### Exercise prompt
Arrange the records between the lines holding "Give the pixel-coordinate" and "road 2 (track): [(0,254),(261,317)]", inclusive, as a numbered list with blank lines left out. Leave the pictures out of the list.

### Supplied data
* start *
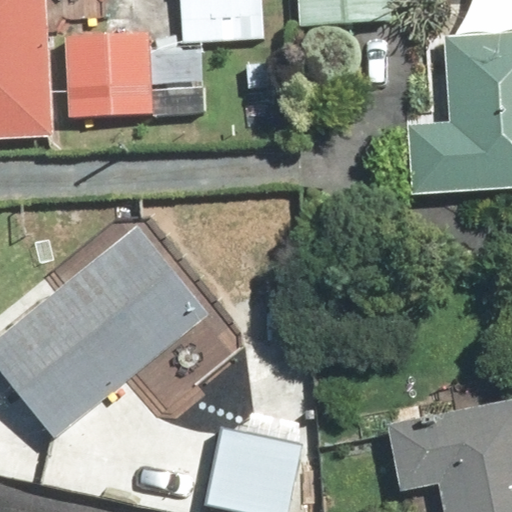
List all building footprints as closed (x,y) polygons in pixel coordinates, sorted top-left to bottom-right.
[(0,0),(0,145),(67,143),(61,0),(0,0)] [(271,0),(191,0),(192,31),(272,28),(271,0)] [(402,0),(310,0),(311,25),(403,22),(402,0)] [(511,30),(462,31),(463,133),(428,133),(428,195),(511,194),(511,30)] [(162,42),(84,44),(86,117),(165,114),(162,42)] [(156,233),(0,345),(0,347),(62,433),(150,370),(172,401),(241,352),(156,233)] [(511,511),(511,402),(393,432),(411,507),(448,498),(451,511),(511,511)] [(314,511),(326,452),(247,437),(232,511),(314,511)]
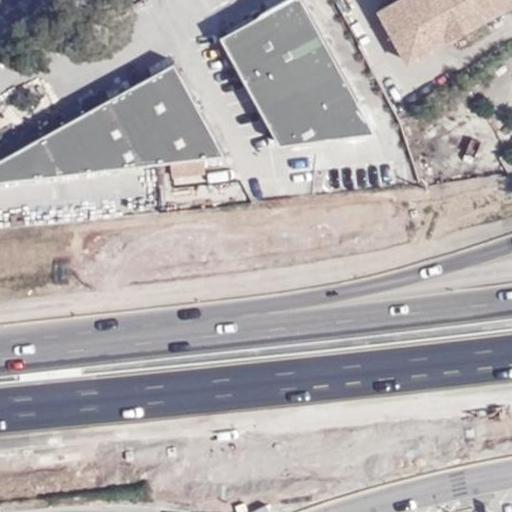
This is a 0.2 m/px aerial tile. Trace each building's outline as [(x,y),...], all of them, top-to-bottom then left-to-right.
[(303,0),(287,0),(221,37),(281,145),(328,138),(368,116),(303,0)] [(511,0),(398,0),(381,10),(409,62),(511,3),(511,0)] [(171,144),(178,160),(226,155),(175,62),(108,99),(145,90),(171,144)] [(53,129),(76,172),(178,160),(171,144),(145,90),(108,99),(53,129)] [(368,116),(328,138),(377,132),(368,116)] [(0,158),(0,181),(76,172),(53,129),(0,158)]
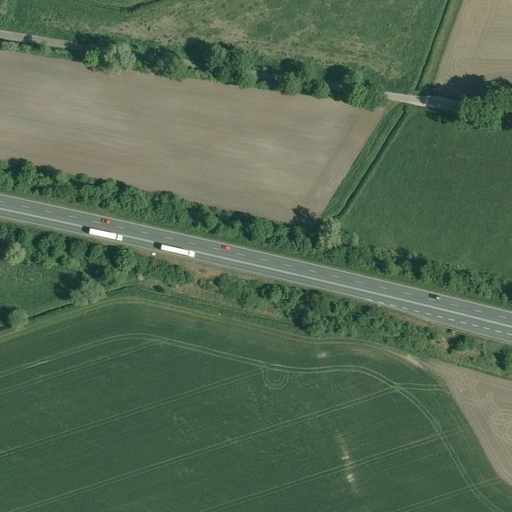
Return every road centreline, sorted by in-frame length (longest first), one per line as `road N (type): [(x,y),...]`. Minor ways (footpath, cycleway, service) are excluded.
road 1 (trunk): [(511,324),(0,202)]
road 2 (unclassified): [(0,33),(511,110)]
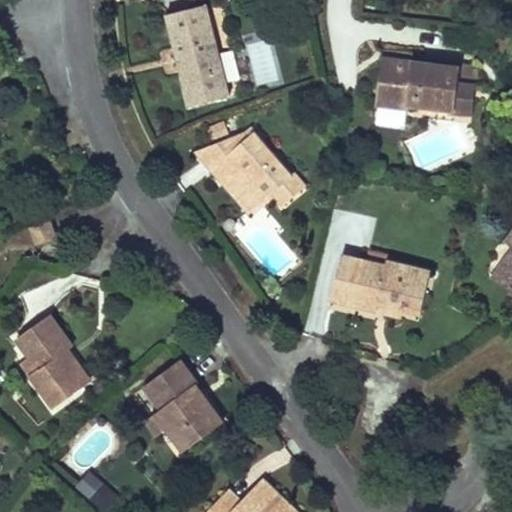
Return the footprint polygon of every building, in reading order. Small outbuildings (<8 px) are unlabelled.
[(210,5),(169,15),(182,63),(193,105),(234,96),(210,5)] [(251,47),(253,65),(269,64),(267,46),(251,47)] [(462,68),(382,58),(379,77),(375,105),(410,110),(411,106),(456,112),(460,84),(462,68)] [(460,84),(456,112),(473,114),(476,86),(460,84)] [(294,178),(257,132),(250,138),(247,132),(197,151),(218,176),(226,171),(235,182),(228,187),(238,200),(245,194),(257,209),(294,178)] [(235,182),(226,171),(218,176),(228,187),(235,182)] [(245,194),(238,200),(250,214),(257,209),(245,194)] [(57,238),(50,220),(32,227),(38,245),(57,238)] [(511,235),(508,241),(511,244),(511,255),(500,273),(511,281),(511,288),(510,292),(511,293),(511,235)] [(385,268),(343,256),(331,299),(376,312),(379,300),(386,301),(384,306),(403,311),(405,303),(423,308),(432,274),(387,263),(385,268)] [(511,288),(511,281),(500,273),(495,281),(510,292),(511,288)] [(386,301),(379,300),(376,312),(402,319),(403,311),(384,306),(386,301)] [(422,310),(405,303),(403,311),(420,316),(422,310)] [(61,342),(44,320),(12,345),(26,363),(36,376),(28,382),(52,412),(82,390),(59,358),(64,355),(68,351),(61,342)] [(87,386),(64,355),(59,358),(82,390),(87,386)] [(198,384),(181,360),(145,386),(162,409),(156,413),(168,430),(184,452),(223,423),(202,393),(196,385),(198,384)] [(36,376),(26,363),(18,369),(28,382),(36,376)] [(168,430),(156,413),(144,422),(155,439),(168,430)] [(75,487),(102,511),(108,511),(121,499),(90,470),(75,487)] [(285,496),(263,476),(242,498),(230,487),(206,511),(293,511),(297,508),(285,496)]
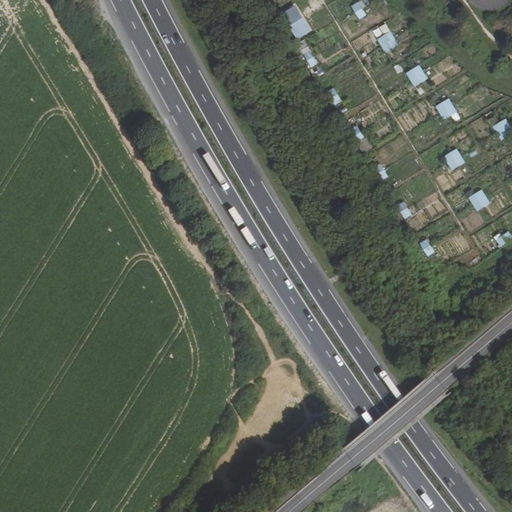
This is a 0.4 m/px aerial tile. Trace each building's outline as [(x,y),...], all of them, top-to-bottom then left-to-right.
[(358,4),(352,8),(360,21),(367,17),(358,4)] [(296,7),(281,16),(295,42),(311,33),(296,7)] [(353,18),(344,23),(350,35),(360,29),(353,18)] [(391,32),(377,40),(385,54),(399,46),(391,32)] [(301,50),(309,47),(305,39),(298,43),(301,50)] [(303,54),(311,68),(317,64),(309,50),(303,54)] [(428,80),(420,67),(406,75),(415,89),(428,80)] [(333,89),(326,93),(335,107),(341,103),(333,89)] [(450,101),(436,109),(445,122),(458,114),(450,101)] [(511,128),(507,121),(493,129),(502,143),(511,136),(511,128)] [(356,127),(349,131),(358,144),(364,140),(356,127)] [(466,166),(458,152),(444,160),(453,174),(466,166)] [(380,165),(373,169),(381,183),(388,179),(380,165)] [(491,206),(482,192),(469,201),(477,214),(491,206)] [(403,203),(396,207),(404,221),(411,216),(403,203)] [(511,237),(508,233),(496,242),(500,248),(511,239),(511,237)] [(426,241),(419,245),(428,259),(435,255),(426,241)]
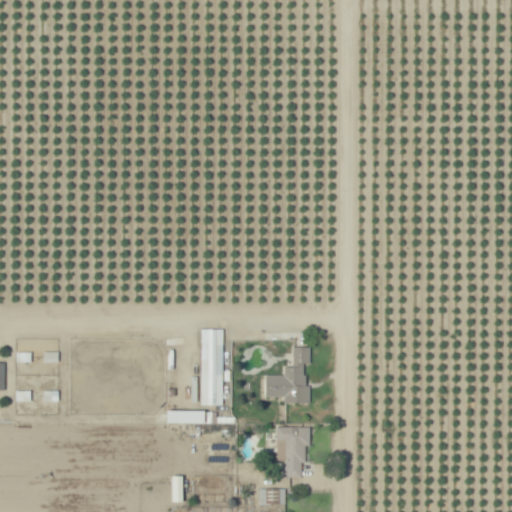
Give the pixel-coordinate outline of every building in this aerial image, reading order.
[(199,405),(221,405),(220,329),(198,329),(199,405)] [(305,366),(305,374),(308,374),(308,386),(311,386),(311,403),(287,403),(287,386),(287,375),(287,366),(295,366),(295,363),(294,349),(294,346),(312,346),(312,363),(305,363),(305,366)] [(14,362),(28,362),(28,352),(14,352),(14,362)] [(41,362),(56,362),(56,352),(42,352),(41,362)] [(13,401),(28,401),(28,391),(14,391),(13,401)] [(56,400),(56,391),(41,391),(41,400),(56,400)] [(218,403),(218,408),(237,408),(237,415),(207,415),(207,413),(207,403),(218,403)] [(201,423),(202,411),(164,410),(163,423),(201,423)] [(306,445),(307,463),(302,463),(302,478),(285,478),(284,461),(277,461),(277,445),(277,428),(310,427),(311,445),(306,445)] [(233,450),(213,450),(213,443),(233,442),(233,450)] [(180,501),(180,475),(170,476),(171,502),(180,501)] [(286,504),(260,505),(260,489),(286,489),(286,504)] [(225,502),(192,503),(192,495),(225,495),(225,502)] [(255,511),(237,511),(237,496),(255,496),(255,511)]
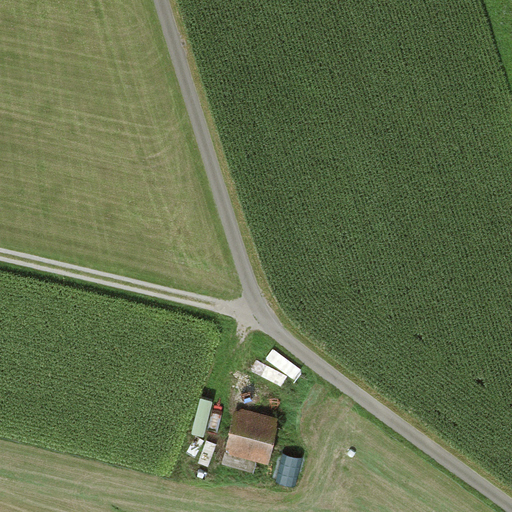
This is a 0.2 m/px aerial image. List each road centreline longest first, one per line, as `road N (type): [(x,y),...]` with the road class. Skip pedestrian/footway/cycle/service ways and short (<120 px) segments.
road 1 (track): [(511,511),(357,400),(261,317),(158,0)]
road 2 (track): [(0,254),(261,317)]
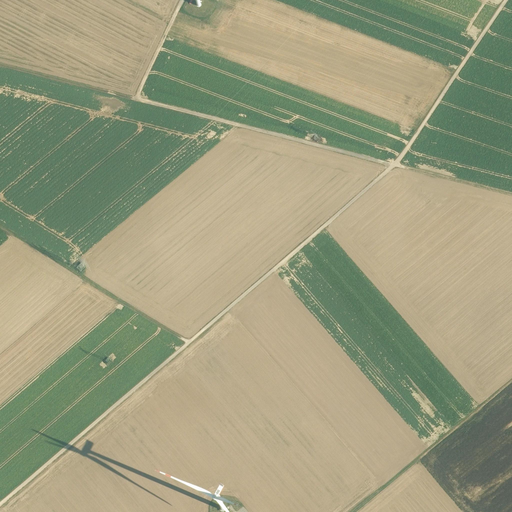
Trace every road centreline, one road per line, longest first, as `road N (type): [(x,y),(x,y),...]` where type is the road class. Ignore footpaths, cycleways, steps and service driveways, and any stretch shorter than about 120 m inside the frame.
road 1 (track): [(507,0),(398,167),(0,511)]
road 2 (track): [(511,197),(0,66)]
road 3 (track): [(0,226),(193,346)]
road 4 (track): [(353,511),(511,381)]
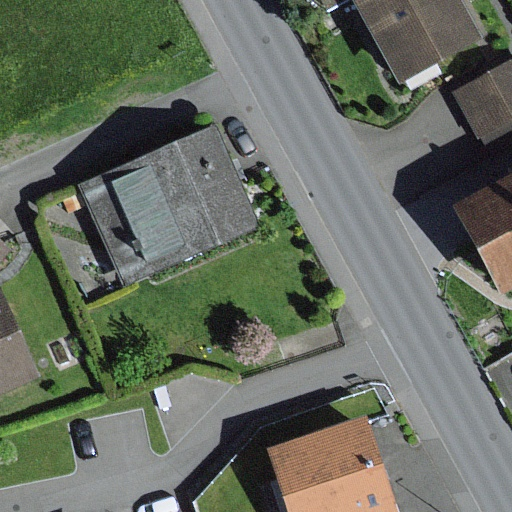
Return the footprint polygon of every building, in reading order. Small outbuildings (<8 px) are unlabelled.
[(319,0),(326,12),(346,1),(396,91),(478,47),(451,0),(319,0)] [(511,64),(453,96),(478,141),(511,122),(511,64)] [(213,130),(77,189),(122,291),(258,231),(213,130)] [(511,182),(451,216),(496,299),(511,290),(511,182)] [(0,270),(10,255),(0,247),(0,270)] [(0,400),(36,385),(0,303),(0,400)] [(389,511),(360,425),(264,457),(282,511),(389,511)]
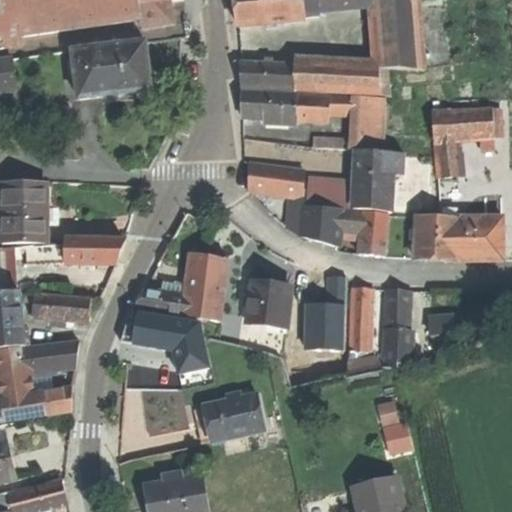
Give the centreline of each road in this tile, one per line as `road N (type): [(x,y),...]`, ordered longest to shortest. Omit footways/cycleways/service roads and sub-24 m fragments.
road 1 (residential): [(93,511),(92,430),(104,337),(185,181)]
road 2 (residential): [(185,181),(230,200),(297,250),(353,269),(511,275)]
road 3 (residential): [(185,181),(216,112),(218,0)]
road 4 (residential): [(0,161),(185,181)]
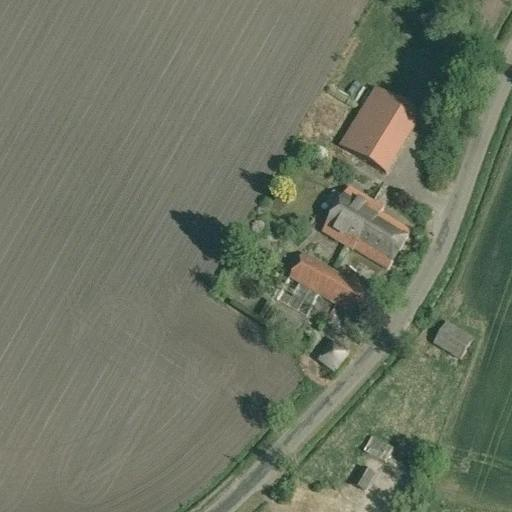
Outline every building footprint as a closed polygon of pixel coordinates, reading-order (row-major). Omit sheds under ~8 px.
[(421,118),(376,91),(341,150),(385,176),(421,118)] [(412,232),(381,214),(383,211),(349,190),(322,234),(352,252),(354,249),(389,270),(412,232)] [(370,294),(302,256),(289,280),(356,318),(370,294)] [(475,342),(448,325),(434,348),(448,356),(444,362),(457,370),(475,342)] [(349,357),(332,343),(317,361),(335,375),(349,357)]
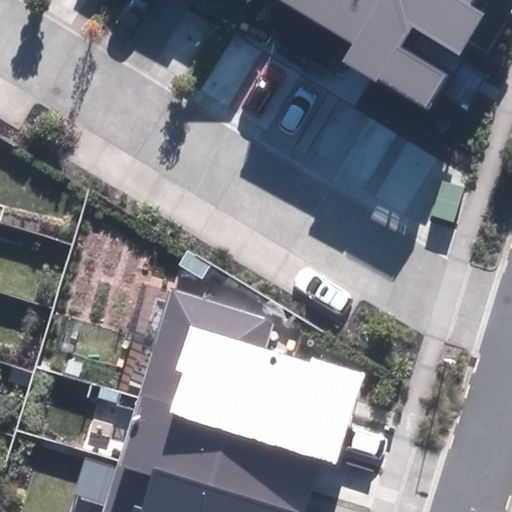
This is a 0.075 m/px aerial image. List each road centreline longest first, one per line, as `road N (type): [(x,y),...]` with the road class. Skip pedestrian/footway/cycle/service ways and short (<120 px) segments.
road 1 (residential): [(511,344),(0,33)]
road 2 (residential): [(469,511),(511,378)]
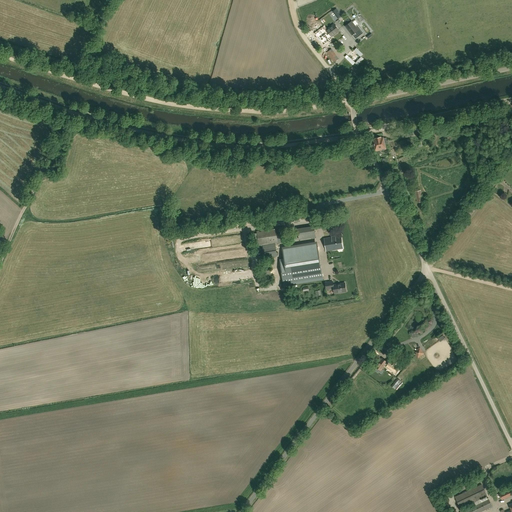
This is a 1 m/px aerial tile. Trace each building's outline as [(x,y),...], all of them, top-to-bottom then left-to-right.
* end *
### The output
1. Give the pixel-coordinate outline of every building in this aerial image, reading order.
2. [(199,405),(221,405),(220,329),(198,329),(199,405)] [(305,366),(305,374),(308,374),(308,386),(311,386),(311,403),(287,403),(287,386),(287,375),(287,366),(295,366),(295,363),(294,349),(294,346),(312,346),(312,363),(305,363),(305,366)] [(14,362),(28,362),(28,352),(14,352),(14,362)] [(41,362),(56,362),(56,352),(42,352),(41,362)] [(13,401),(28,401),(28,391),(14,391),(13,401)] [(56,400),(56,391),(41,391),(41,400),(56,400)] [(218,403),(218,408),(237,408),(237,415),(207,415),(207,413),(207,403),(218,403)] [(201,423),(202,411),(164,410),(163,423),(201,423)] [(306,445),(307,463),(302,463),(302,478),(285,478),(284,461),(277,461),(277,445),(277,428),(310,427),(311,445),(306,445)] [(233,450),(213,450),(213,443),(233,442),(233,450)] [(180,501),(180,475),(170,476),(171,502),(180,501)] [(286,504),(260,505),(260,489),(286,489),(286,504)] [(225,502),(192,503),(192,495),(225,495),(225,502)] [(255,511),(237,511),(237,496),(255,496),(255,511)]
3. This is a 0.2 m/px aerial image. List each road centreline longest first, one per line, as `road N (type): [(x,y),...]` with the road class. Skip pedestrian/footway/cycle/service ways and short (<120 px) segments.
4. road 1 (track): [(511,511),(357,400),(261,317),(158,0)]
5. road 2 (track): [(0,254),(261,317)]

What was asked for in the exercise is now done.